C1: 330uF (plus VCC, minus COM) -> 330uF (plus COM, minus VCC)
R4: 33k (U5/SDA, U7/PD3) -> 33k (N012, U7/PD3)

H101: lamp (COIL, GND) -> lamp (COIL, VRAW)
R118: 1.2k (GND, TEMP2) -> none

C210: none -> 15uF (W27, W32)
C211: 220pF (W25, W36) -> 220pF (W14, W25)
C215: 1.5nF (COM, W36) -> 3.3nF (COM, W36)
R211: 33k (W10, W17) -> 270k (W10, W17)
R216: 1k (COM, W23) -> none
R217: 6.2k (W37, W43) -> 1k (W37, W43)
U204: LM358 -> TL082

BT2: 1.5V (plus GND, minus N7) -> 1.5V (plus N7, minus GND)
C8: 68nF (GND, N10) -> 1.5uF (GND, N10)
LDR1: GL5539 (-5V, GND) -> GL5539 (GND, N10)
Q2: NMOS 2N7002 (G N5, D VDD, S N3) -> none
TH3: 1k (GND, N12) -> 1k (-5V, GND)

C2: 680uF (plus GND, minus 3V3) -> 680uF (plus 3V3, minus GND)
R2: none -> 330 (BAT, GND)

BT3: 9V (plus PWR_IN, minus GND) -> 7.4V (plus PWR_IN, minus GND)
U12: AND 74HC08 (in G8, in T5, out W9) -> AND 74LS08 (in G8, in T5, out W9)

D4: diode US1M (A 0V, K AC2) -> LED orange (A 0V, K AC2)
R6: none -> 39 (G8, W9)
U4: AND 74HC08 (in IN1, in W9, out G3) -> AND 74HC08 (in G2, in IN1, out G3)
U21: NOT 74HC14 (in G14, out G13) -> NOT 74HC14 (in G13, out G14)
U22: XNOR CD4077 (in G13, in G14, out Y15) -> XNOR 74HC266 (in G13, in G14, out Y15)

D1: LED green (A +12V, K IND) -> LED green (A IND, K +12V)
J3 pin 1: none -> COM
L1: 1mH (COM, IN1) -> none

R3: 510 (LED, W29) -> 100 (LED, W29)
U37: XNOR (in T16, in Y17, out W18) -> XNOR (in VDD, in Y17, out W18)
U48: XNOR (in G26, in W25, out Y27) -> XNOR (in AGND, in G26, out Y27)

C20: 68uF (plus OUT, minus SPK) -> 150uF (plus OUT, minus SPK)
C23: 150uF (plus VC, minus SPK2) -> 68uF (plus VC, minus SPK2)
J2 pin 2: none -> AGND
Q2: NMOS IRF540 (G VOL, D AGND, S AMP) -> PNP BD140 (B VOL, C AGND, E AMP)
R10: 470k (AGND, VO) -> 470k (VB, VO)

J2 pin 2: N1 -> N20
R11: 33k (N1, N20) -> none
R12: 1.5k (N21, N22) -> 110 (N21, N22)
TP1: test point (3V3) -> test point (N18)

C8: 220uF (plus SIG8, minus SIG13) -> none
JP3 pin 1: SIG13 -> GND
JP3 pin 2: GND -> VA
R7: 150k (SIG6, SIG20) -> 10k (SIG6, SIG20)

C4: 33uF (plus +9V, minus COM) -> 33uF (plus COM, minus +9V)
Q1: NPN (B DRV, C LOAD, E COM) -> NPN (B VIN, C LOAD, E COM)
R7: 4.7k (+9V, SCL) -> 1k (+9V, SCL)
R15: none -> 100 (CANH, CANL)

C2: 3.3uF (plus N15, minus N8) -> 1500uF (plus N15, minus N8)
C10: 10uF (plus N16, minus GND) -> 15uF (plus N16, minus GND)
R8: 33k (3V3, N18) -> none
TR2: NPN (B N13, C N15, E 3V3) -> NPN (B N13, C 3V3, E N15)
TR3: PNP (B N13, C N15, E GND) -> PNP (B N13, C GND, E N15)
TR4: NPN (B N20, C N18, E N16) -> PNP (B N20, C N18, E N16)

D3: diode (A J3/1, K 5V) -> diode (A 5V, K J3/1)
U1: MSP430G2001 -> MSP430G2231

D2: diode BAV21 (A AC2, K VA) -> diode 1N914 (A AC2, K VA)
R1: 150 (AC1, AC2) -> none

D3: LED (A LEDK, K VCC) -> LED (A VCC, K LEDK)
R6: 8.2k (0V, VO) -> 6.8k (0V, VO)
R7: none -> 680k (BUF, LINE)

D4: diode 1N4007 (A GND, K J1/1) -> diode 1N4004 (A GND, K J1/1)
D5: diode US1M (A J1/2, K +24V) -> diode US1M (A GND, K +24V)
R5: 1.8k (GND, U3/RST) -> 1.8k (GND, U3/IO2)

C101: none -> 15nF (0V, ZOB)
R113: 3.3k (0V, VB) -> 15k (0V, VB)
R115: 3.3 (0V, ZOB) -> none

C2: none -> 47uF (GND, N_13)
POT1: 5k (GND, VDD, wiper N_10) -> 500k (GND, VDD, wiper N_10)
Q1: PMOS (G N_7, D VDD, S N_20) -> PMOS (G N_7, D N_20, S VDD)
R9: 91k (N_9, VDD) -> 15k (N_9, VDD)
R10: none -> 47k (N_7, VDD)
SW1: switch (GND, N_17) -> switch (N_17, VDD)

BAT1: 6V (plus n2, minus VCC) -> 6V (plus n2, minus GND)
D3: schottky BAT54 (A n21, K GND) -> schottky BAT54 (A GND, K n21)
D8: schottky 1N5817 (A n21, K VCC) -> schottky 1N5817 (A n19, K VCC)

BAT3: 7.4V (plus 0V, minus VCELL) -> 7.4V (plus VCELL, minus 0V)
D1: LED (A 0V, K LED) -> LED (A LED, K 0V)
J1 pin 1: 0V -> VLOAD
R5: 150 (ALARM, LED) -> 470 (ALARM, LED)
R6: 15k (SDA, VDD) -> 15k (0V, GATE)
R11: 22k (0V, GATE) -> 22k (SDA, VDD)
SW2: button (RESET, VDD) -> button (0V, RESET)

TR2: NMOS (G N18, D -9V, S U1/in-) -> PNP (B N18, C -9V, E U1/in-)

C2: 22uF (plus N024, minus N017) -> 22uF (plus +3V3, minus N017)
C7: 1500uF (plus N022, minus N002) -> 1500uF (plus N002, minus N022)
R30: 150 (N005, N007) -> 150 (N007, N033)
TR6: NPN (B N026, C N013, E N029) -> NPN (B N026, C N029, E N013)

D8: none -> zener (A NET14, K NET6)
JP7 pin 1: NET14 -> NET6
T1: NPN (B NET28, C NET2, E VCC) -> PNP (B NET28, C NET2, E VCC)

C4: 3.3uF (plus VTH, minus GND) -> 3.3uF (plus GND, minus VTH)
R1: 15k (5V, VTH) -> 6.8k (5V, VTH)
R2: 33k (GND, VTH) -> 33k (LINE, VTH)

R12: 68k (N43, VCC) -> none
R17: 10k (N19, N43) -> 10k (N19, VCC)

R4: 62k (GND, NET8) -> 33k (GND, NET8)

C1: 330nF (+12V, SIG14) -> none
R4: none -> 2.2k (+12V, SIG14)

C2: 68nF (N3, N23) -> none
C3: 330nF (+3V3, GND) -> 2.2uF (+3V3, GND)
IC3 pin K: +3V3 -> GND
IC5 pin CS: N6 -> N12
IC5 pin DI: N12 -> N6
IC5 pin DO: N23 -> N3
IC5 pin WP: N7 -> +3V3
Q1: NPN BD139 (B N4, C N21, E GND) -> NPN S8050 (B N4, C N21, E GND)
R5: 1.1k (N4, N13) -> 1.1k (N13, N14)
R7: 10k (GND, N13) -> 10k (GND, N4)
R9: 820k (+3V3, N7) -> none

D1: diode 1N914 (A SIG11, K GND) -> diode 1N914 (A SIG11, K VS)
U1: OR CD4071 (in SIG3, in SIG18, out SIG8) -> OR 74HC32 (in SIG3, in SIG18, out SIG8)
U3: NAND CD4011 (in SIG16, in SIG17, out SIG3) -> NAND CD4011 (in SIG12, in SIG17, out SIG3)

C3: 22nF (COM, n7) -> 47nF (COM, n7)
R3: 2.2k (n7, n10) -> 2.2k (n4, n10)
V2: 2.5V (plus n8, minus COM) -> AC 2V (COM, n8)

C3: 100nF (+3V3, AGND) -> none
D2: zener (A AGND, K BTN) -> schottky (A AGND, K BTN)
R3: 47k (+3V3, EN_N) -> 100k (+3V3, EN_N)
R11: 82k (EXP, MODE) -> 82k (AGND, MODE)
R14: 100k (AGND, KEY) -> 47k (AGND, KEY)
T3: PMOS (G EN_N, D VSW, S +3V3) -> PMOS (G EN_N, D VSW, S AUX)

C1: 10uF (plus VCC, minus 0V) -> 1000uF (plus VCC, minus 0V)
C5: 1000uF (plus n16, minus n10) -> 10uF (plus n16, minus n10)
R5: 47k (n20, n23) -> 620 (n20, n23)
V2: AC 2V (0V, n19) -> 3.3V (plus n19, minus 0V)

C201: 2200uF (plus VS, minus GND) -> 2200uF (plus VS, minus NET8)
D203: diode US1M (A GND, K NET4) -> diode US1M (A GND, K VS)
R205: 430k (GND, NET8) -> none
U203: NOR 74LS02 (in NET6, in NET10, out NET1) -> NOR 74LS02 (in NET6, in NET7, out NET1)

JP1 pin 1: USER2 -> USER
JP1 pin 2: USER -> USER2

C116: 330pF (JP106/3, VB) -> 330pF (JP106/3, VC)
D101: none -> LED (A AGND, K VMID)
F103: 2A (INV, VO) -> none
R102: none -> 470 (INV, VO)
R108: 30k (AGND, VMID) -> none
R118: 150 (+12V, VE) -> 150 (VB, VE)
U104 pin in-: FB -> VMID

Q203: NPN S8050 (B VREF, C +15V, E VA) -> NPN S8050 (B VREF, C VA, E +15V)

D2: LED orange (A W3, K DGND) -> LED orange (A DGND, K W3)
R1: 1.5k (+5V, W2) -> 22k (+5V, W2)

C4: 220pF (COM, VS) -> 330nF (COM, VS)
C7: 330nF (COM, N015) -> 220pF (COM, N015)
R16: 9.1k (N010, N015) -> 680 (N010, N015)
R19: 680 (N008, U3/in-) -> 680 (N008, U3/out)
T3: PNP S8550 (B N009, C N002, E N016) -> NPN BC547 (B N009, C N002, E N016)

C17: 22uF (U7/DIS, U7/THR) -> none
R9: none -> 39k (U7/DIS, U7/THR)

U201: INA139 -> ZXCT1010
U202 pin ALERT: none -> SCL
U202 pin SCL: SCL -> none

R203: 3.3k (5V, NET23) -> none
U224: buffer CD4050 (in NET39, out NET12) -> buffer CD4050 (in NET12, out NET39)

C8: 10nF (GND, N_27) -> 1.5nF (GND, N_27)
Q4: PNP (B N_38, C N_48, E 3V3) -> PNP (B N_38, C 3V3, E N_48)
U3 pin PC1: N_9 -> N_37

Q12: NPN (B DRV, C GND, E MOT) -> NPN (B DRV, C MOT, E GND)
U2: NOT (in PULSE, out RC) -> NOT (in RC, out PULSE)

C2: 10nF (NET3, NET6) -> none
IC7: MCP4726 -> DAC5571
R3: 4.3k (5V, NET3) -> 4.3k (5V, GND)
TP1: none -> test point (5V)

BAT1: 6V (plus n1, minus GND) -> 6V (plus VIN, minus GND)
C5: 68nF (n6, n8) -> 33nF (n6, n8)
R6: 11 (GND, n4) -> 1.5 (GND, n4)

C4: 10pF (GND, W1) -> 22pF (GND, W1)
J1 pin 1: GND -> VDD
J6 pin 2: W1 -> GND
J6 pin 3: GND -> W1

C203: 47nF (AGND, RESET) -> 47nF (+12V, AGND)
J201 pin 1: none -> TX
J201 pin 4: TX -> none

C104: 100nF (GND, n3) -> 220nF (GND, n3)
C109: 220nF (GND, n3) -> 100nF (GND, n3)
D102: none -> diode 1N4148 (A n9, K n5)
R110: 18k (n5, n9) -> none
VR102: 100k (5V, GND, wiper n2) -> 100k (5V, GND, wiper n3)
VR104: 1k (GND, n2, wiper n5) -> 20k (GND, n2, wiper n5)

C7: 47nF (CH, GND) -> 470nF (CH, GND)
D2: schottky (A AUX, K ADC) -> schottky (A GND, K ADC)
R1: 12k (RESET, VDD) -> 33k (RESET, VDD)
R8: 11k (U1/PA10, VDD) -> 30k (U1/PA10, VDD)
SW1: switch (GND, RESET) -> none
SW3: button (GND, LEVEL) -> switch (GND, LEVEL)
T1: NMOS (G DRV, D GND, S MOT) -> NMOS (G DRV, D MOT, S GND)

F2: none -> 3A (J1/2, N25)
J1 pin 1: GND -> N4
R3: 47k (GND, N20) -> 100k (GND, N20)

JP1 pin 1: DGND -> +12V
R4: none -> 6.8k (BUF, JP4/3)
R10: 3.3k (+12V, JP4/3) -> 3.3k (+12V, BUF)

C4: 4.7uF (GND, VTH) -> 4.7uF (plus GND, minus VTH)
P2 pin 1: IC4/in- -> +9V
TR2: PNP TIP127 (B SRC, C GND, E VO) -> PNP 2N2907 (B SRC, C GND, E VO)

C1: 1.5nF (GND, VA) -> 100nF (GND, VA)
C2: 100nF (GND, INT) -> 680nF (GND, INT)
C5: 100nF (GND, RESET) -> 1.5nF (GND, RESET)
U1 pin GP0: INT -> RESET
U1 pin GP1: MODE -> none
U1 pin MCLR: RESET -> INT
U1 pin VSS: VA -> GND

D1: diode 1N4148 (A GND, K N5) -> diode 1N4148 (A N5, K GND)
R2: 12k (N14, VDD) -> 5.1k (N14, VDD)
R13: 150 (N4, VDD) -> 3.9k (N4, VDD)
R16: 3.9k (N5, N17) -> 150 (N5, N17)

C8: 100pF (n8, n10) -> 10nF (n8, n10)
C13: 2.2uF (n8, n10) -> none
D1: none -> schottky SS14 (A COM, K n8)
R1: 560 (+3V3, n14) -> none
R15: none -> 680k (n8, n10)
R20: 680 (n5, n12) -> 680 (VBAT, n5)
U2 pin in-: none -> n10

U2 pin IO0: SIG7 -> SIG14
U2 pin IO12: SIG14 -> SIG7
^^^^^^^^^^^^^^^^
Try it:
Write out exactly the lines from the beginning of the material above through the line with "J3 pin 1: none -> COM", including both and omitting all others.

Exercise solution:
C1: 330uF (plus VCC, minus COM) -> 330uF (plus COM, minus VCC)
R4: 33k (U5/SDA, U7/PD3) -> 33k (N012, U7/PD3)

H101: lamp (COIL, GND) -> lamp (COIL, VRAW)
R118: 1.2k (GND, TEMP2) -> none

C210: none -> 15uF (W27, W32)
C211: 220pF (W25, W36) -> 220pF (W14, W25)
C215: 1.5nF (COM, W36) -> 3.3nF (COM, W36)
R211: 33k (W10, W17) -> 270k (W10, W17)
R216: 1k (COM, W23) -> none
R217: 6.2k (W37, W43) -> 1k (W37, W43)
U204: LM358 -> TL082

BT2: 1.5V (plus GND, minus N7) -> 1.5V (plus N7, minus GND)
C8: 68nF (GND, N10) -> 1.5uF (GND, N10)
LDR1: GL5539 (-5V, GND) -> GL5539 (GND, N10)
Q2: NMOS 2N7002 (G N5, D VDD, S N3) -> none
TH3: 1k (GND, N12) -> 1k (-5V, GND)

C2: 680uF (plus GND, minus 3V3) -> 680uF (plus 3V3, minus GND)
R2: none -> 330 (BAT, GND)

BT3: 9V (plus PWR_IN, minus GND) -> 7.4V (plus PWR_IN, minus GND)
U12: AND 74HC08 (in G8, in T5, out W9) -> AND 74LS08 (in G8, in T5, out W9)

D4: diode US1M (A 0V, K AC2) -> LED orange (A 0V, K AC2)
R6: none -> 39 (G8, W9)
U4: AND 74HC08 (in IN1, in W9, out G3) -> AND 74HC08 (in G2, in IN1, out G3)
U21: NOT 74HC14 (in G14, out G13) -> NOT 74HC14 (in G13, out G14)
U22: XNOR CD4077 (in G13, in G14, out Y15) -> XNOR 74HC266 (in G13, in G14, out Y15)

D1: LED green (A +12V, K IND) -> LED green (A IND, K +12V)
J3 pin 1: none -> COM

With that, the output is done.